▶ **Exercise goal**
Restate the entries below exactly. Images are not part of the copy.

Version comparison data

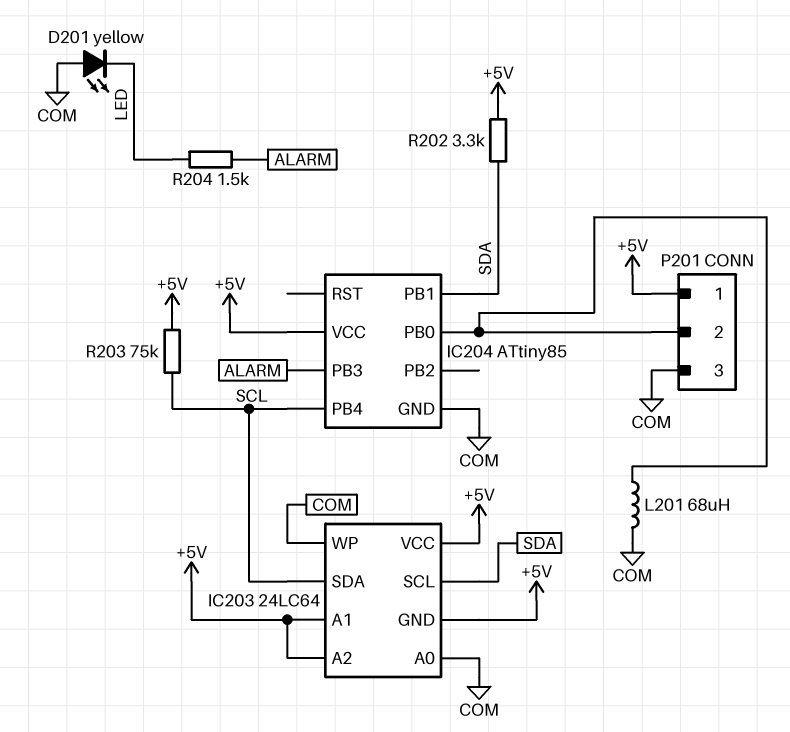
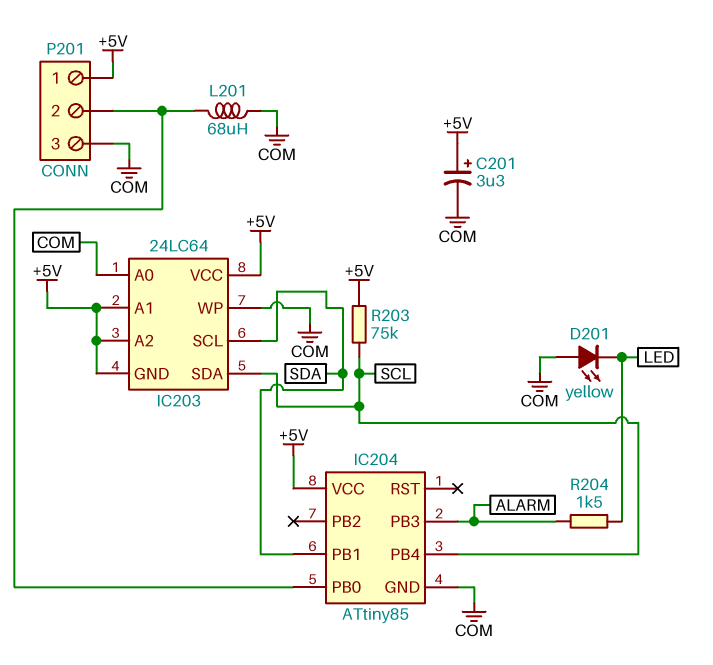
C201: none -> 3.3uF (plus +5V, minus COM)
R202: 3.3k (+5V, SDA) -> none

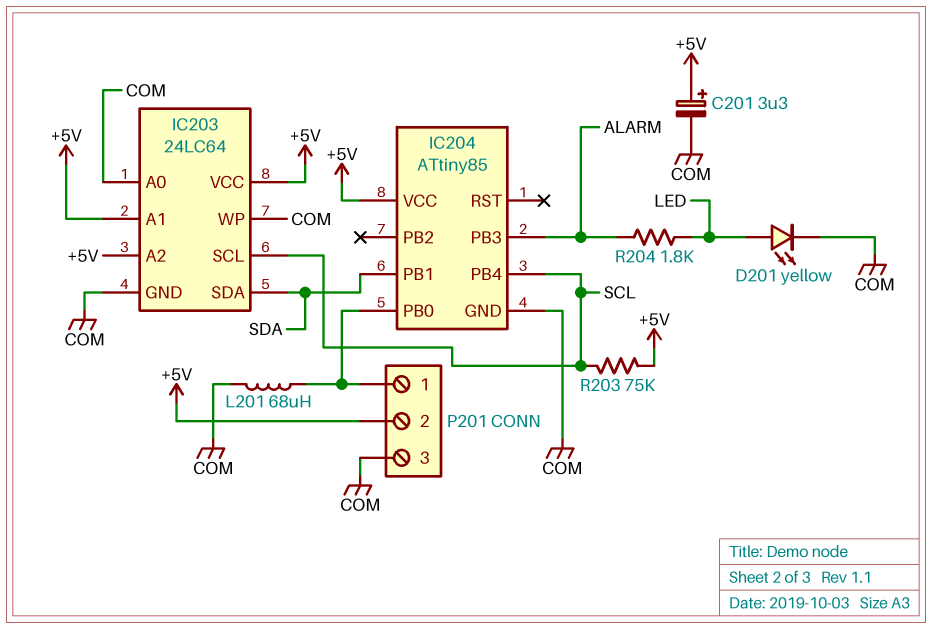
D201: LED yellow (A COM, K LED) -> LED yellow (A LED, K COM)
IC203 pin GND: +5V -> COM
IC203 pin SCL: SDA -> SCL
IC203 pin SDA: SCL -> SDA
P201 pin 1: +5V -> IC204/PB0
P201 pin 2: IC204/PB0 -> +5V
R204: 1.5k (ALARM, LED) -> 1.8k (ALARM, LED)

▶ **Problem solution**
C201: none -> 3.3uF (plus +5V, minus COM)
R202: 3.3k (+5V, SDA) -> none

D201: LED yellow (A COM, K LED) -> LED yellow (A LED, K COM)
IC203 pin GND: +5V -> COM
IC203 pin SCL: SDA -> SCL
IC203 pin SDA: SCL -> SDA
P201 pin 1: +5V -> IC204/PB0
P201 pin 2: IC204/PB0 -> +5V
R204: 1.5k (ALARM, LED) -> 1.8k (ALARM, LED)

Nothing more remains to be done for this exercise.